◆ Exercise details:
For each entry, return the text exactly and omit any image.

Top of Task data

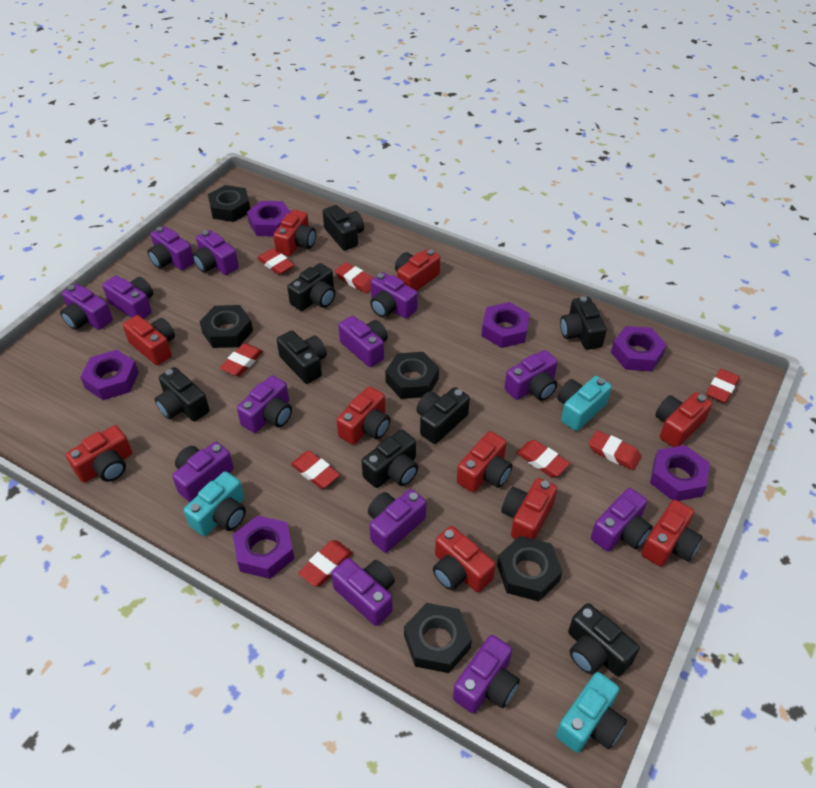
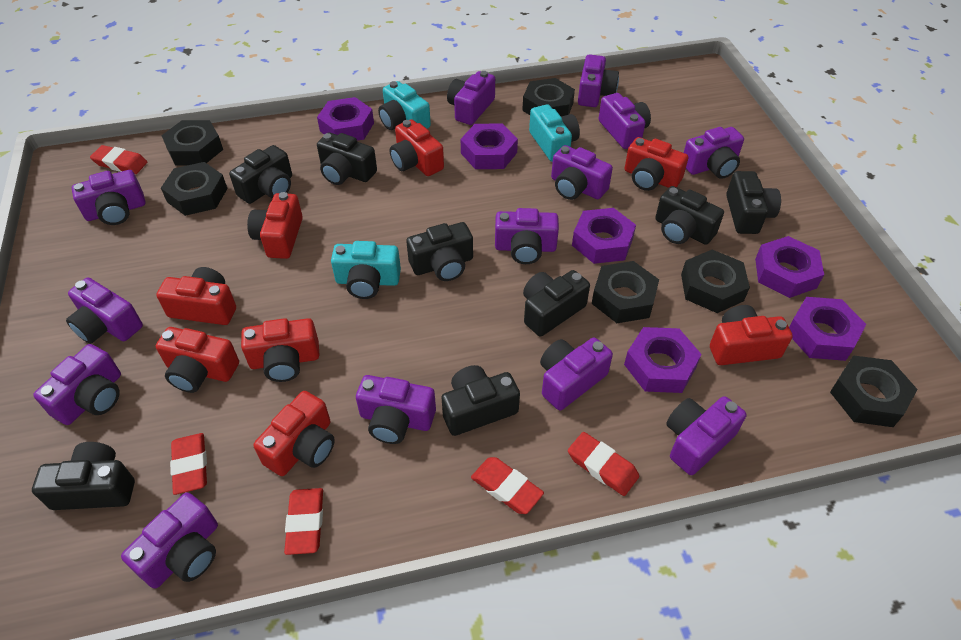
black nut: 5 -> 6
red camera: 10 -> 8
red eraser: 8 -> 5

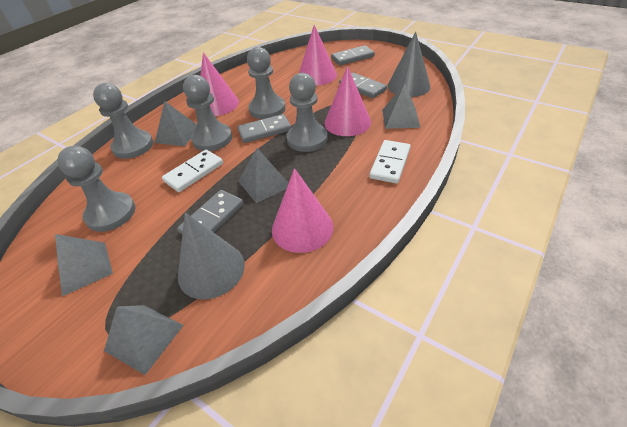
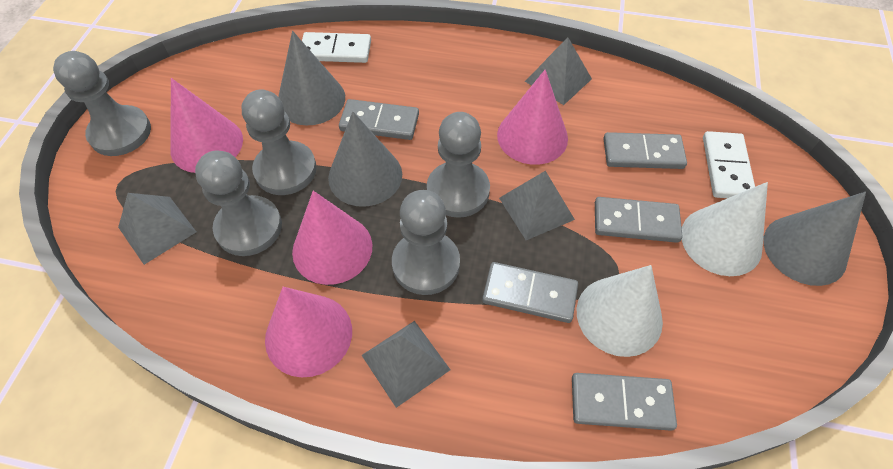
grey cone: 2 -> 3
grey domino: 4 -> 5
grey pyramid: 5 -> 4
white cone: 0 -> 2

Bottom of Task data

◆ Reply to the exercise:
black nut: 5 -> 6
red camera: 10 -> 8
red eraser: 8 -> 5

grey cone: 2 -> 3
grey domino: 4 -> 5
grey pyramid: 5 -> 4
white cone: 0 -> 2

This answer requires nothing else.